(Building correspondence data)
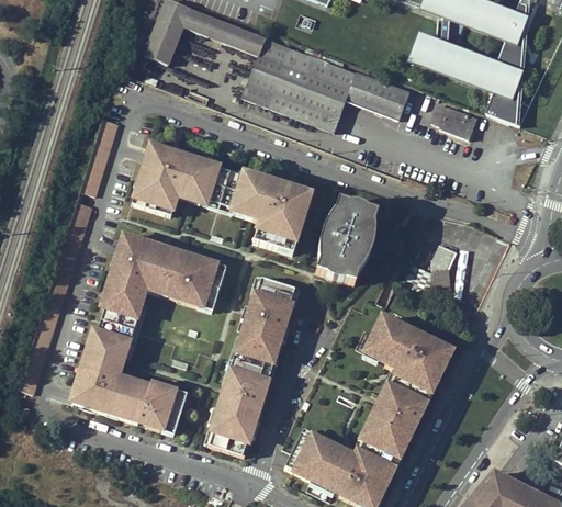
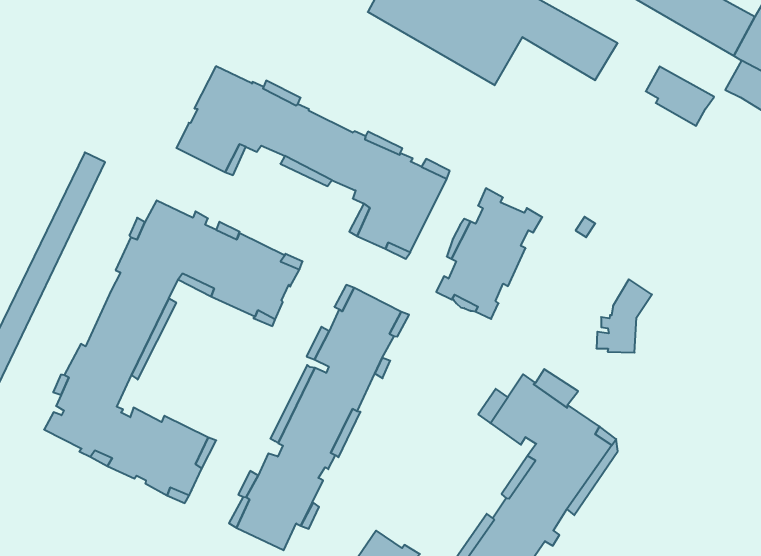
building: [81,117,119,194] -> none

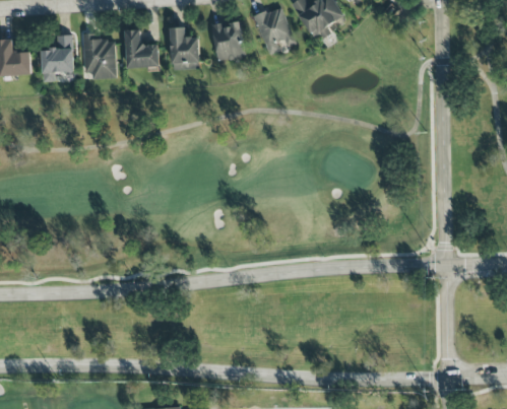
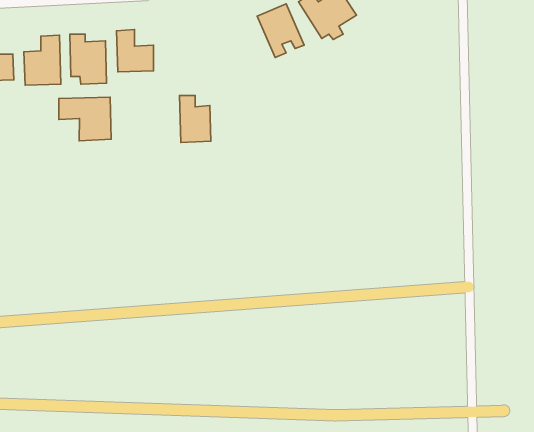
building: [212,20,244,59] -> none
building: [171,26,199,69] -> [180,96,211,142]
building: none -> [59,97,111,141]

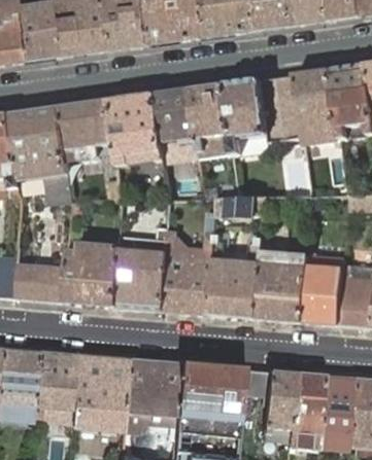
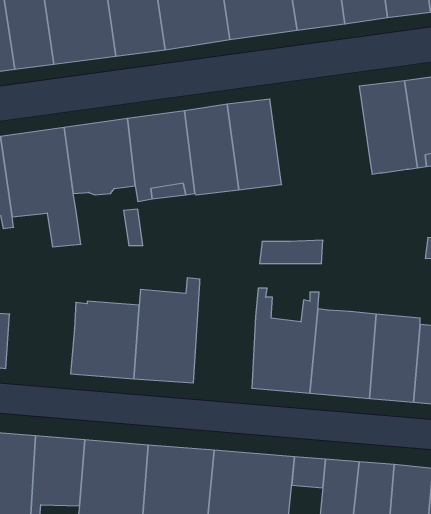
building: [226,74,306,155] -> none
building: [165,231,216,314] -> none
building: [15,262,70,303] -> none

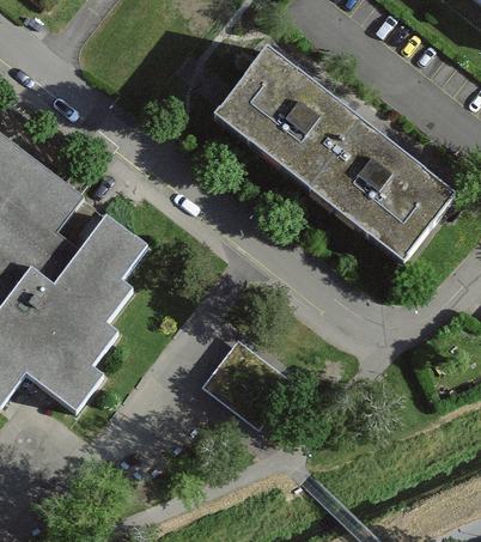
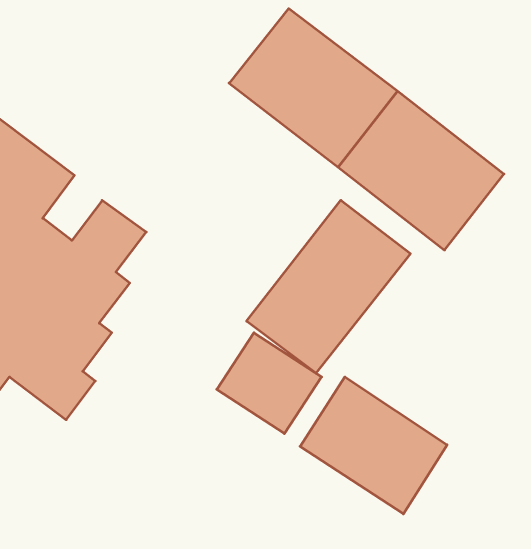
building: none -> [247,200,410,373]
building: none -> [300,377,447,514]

Exercise brief
The required output is the line containing "building: none -> [59,97,111,141]" plus every line after it to the end of the data, copied exactly and with no pictures.

Completed exercise
building: none -> [59,97,111,141]

building: [226,74,306,155] -> none
building: [165,231,216,314] -> none
building: [15,262,70,303] -> none

building: none -> [247,200,410,373]
building: none -> [300,377,447,514]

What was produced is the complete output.